• Your goal
Bring together every line in the data that includes "carrot".

Input START

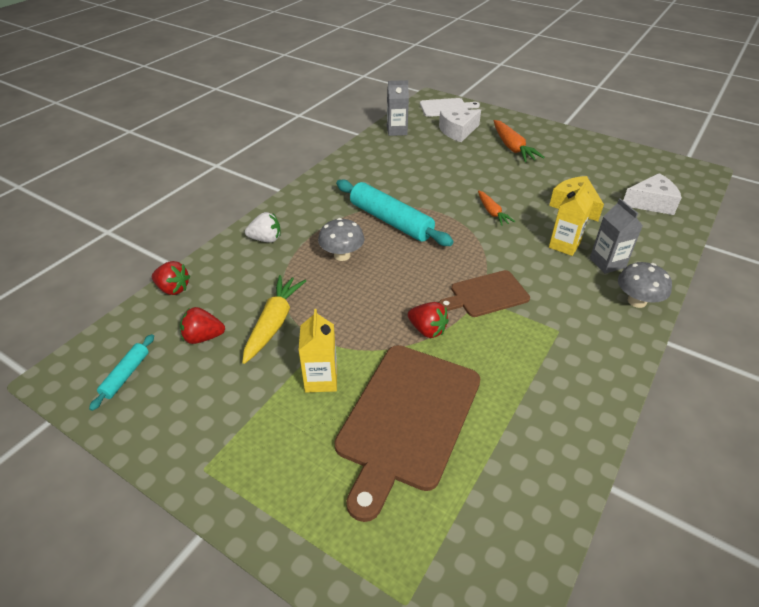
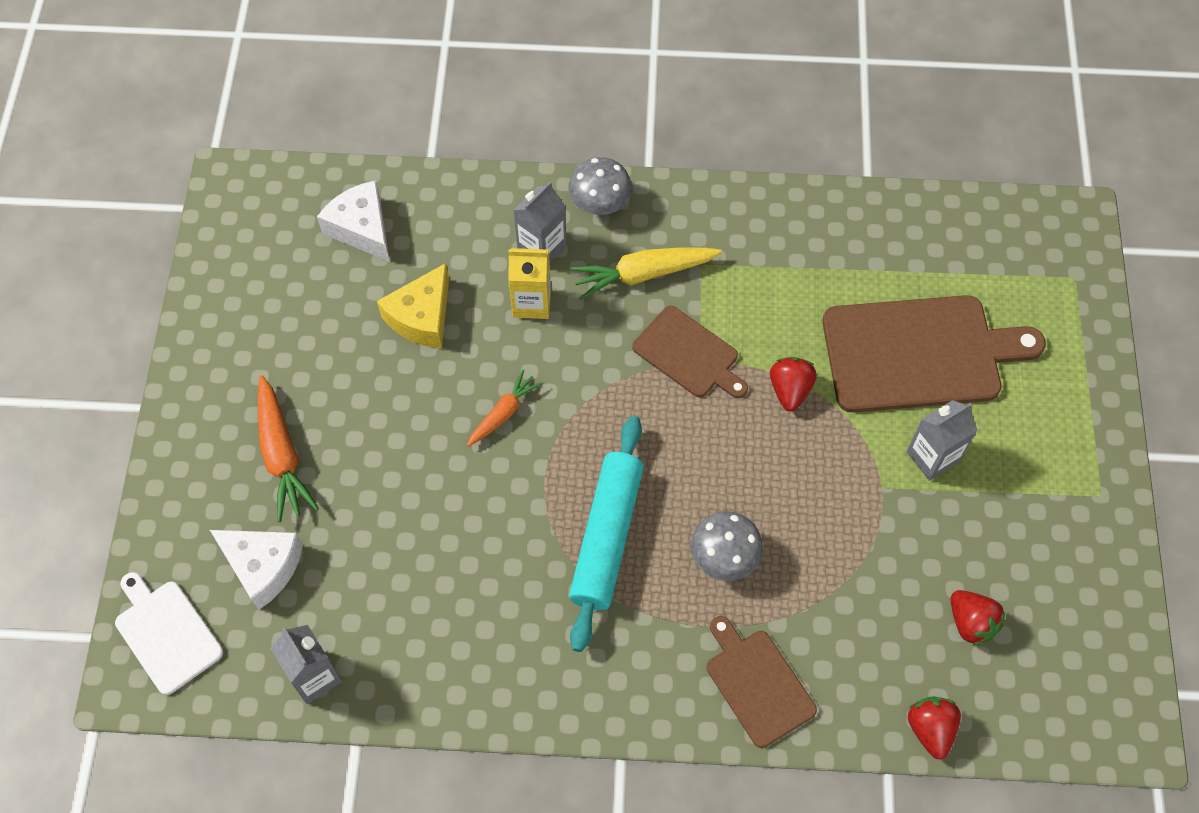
camera: 120 degrees left, 20 degrees up
(126, 375) = (1076, 662): turquoise rolling pin -> none
(266, 239) = (757, 684): white strawberry -> brown cutting board
(274, 323) = (895, 559): yellow carrot -> yellow carrot (643, 274)
(321, 379) = (932, 457): yellow carton -> grey carton
(512, 148) = (282, 455): orange carrot -> orange carrot turned 120 degrees clockwise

Input END

• Finished exercise
(274, 323) = (895, 559): yellow carrot -> yellow carrot (643, 274)
(512, 148) = (282, 455): orange carrot -> orange carrot turned 120 degrees clockwise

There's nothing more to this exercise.